- Object state change records
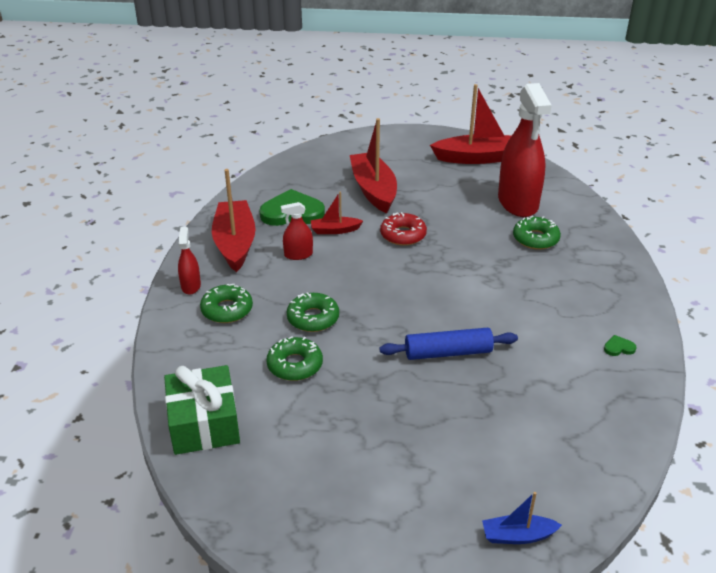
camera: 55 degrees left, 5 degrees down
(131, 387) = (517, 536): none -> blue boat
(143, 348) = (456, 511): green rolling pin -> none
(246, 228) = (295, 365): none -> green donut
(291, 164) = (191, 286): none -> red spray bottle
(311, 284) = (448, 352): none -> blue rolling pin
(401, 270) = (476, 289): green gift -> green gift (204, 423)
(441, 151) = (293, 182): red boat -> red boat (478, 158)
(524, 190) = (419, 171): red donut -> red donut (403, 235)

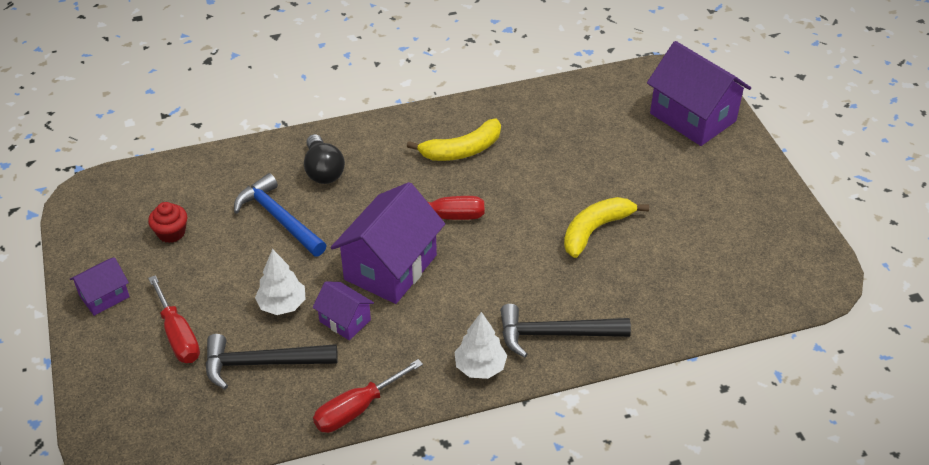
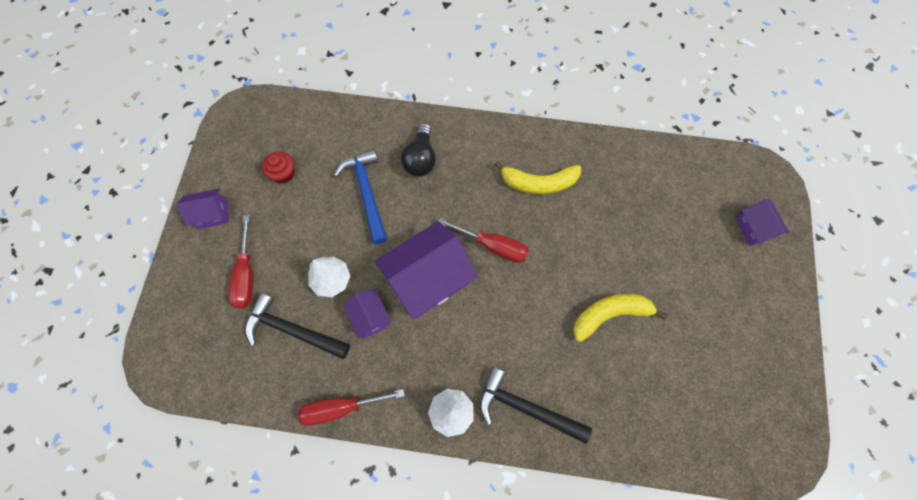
camera: 25 degrees right, 25 degrees up
(692, 117) = (753, 228): purple house -> purple house, size x0.51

- WHAT IS REQUIRED
The answer should match the data above word for word, with no pictures in it.

- OUTPUT
camera: 55 degrees left, 5 degrees down
(131, 387) = (517, 536): none -> blue boat
(143, 348) = (456, 511): green rolling pin -> none
(246, 228) = (295, 365): none -> green donut
(291, 164) = (191, 286): none -> red spray bottle
(311, 284) = (448, 352): none -> blue rolling pin
(401, 270) = (476, 289): green gift -> green gift (204, 423)
(441, 151) = (293, 182): red boat -> red boat (478, 158)
(524, 190) = (419, 171): red donut -> red donut (403, 235)

camera: 25 degrees right, 25 degrees up
(692, 117) = (753, 228): purple house -> purple house, size x0.51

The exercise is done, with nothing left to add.